Nothing but a number belongs in the answer: the count of lines below that contain the word "różowy".

§ **Collected material**:
◆ ◆ ◆ ◆ ◆ ◆ ◆

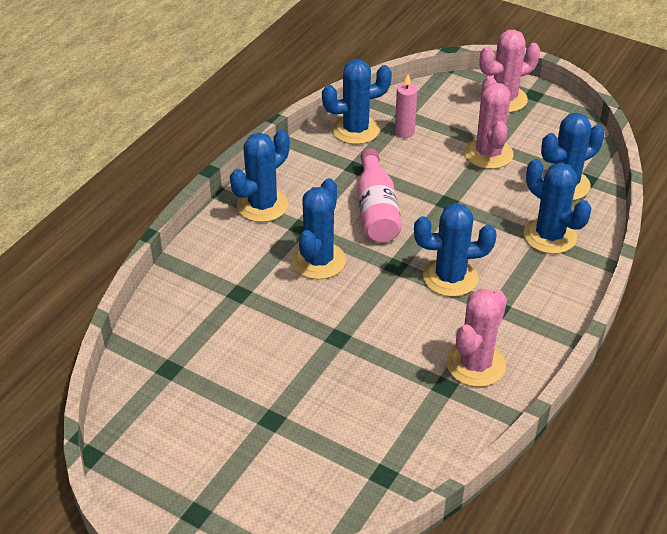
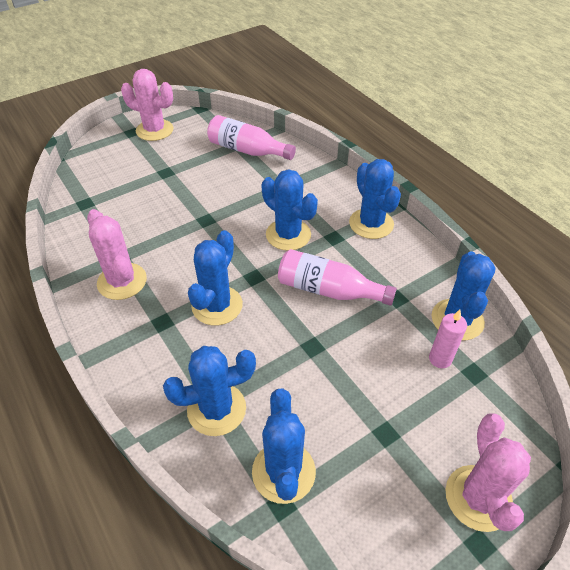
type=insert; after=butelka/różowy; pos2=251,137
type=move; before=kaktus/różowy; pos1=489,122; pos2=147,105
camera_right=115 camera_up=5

◆ ◆ ◆ ◆ ◆ ◆ ◆

§ **Response**: 2